START Supplied records

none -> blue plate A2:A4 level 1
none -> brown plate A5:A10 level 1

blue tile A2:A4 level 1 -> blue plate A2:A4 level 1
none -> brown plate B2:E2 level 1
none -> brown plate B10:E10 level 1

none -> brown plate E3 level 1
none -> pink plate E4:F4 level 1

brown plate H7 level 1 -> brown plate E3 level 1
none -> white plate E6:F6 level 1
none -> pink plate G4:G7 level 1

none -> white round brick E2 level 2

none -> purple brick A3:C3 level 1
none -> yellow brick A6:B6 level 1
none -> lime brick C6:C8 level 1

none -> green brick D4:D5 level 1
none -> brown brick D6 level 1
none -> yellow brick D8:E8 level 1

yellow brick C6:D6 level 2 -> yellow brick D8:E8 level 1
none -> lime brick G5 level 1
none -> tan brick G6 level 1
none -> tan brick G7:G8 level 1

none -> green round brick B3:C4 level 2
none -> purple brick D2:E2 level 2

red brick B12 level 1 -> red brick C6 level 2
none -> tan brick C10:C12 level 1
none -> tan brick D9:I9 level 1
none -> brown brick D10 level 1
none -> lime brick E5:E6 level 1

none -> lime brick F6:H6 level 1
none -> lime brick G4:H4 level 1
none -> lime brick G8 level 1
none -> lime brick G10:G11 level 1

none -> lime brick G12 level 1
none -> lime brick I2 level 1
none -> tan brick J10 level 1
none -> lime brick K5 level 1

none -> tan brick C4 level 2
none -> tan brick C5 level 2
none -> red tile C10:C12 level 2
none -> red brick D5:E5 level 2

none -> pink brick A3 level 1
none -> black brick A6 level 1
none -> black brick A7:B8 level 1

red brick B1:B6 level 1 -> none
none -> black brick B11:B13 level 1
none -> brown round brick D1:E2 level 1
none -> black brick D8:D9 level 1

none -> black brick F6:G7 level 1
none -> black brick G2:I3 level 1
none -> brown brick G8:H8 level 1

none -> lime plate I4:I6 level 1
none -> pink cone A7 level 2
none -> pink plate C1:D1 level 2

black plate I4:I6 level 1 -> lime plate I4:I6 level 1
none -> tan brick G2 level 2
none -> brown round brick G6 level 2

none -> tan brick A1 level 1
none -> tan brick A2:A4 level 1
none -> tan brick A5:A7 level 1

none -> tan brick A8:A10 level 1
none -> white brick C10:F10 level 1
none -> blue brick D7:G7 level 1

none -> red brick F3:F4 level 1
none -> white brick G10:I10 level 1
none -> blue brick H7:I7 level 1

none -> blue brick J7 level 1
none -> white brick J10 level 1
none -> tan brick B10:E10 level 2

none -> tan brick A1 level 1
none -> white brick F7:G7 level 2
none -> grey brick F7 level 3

END Supplied records

Assignment:
Pull each line holding "purple" out of the listing.

Answer space:
none -> purple brick A3:C3 level 1
none -> purple brick D2:E2 level 2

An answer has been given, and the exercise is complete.